> **What to produce**
Copy each of the following records word for word, keeping every line in its original order.

> **Data supplied**

━━━

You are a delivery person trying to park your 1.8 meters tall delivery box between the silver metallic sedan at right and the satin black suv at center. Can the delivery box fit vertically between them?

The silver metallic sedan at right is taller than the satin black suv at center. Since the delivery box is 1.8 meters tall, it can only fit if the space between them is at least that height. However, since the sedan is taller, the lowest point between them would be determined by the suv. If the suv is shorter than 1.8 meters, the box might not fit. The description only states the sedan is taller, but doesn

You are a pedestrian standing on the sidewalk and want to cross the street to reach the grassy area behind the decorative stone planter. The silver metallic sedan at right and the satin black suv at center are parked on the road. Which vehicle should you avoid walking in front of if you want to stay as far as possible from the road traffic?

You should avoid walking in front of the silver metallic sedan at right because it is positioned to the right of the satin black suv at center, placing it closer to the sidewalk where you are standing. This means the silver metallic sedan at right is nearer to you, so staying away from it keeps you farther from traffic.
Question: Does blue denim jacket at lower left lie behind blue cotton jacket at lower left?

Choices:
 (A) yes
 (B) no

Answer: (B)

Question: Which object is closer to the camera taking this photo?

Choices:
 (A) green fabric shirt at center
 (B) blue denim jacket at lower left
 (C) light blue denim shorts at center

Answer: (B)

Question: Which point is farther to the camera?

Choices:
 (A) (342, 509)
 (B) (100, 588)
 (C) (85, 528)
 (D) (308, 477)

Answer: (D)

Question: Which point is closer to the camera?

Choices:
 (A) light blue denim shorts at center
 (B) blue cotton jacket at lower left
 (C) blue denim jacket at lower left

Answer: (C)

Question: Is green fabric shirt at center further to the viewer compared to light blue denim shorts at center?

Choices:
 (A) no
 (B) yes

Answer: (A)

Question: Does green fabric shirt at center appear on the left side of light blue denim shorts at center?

━━━

> **Result of the exercise**
You are a delivery person trying to park your 1.8 meters tall delivery box between the silver metallic sedan at right and the satin black suv at center. Can the delivery box fit vertically between them?

The silver metallic sedan at right is taller than the satin black suv at center. Since the delivery box is 1.8 meters tall, it can only fit if the space between them is at least that height. However, since the sedan is taller, the lowest point between them would be determined by the suv. If the suv is shorter than 1.8 meters, the box might not fit. The description only states the sedan is taller, but doesn

You are a pedestrian standing on the sidewalk and want to cross the street to reach the grassy area behind the decorative stone planter. The silver metallic sedan at right and the satin black suv at center are parked on the road. Which vehicle should you avoid walking in front of if you want to stay as far as possible from the road traffic?

You should avoid walking in front of the silver metallic sedan at right because it is positioned to the right of the satin black suv at center, placing it closer to the sidewalk where you are standing. This means the silver metallic sedan at right is nearer to you, so staying away from it keeps you farther from traffic.
Question: Does blue denim jacket at lower left lie behind blue cotton jacket at lower left?

Choices:
 (A) yes
 (B) no

Answer: (B)

Question: Which object is closer to the camera taking this photo?

Choices:
 (A) green fabric shirt at center
 (B) blue denim jacket at lower left
 (C) light blue denim shorts at center

Answer: (B)

Question: Which point is farther to the camera?

Choices:
 (A) (342, 509)
 (B) (100, 588)
 (C) (85, 528)
 (D) (308, 477)

Answer: (D)

Question: Which point is closer to the camera?

Choices:
 (A) light blue denim shorts at center
 (B) blue cotton jacket at lower left
 (C) blue denim jacket at lower left

Answer: (C)

Question: Is green fabric shirt at center further to the viewer compared to light blue denim shorts at center?

Choices:
 (A) no
 (B) yes

Answer: (A)

Question: Does green fabric shirt at center appear on the left side of light blue denim shorts at center?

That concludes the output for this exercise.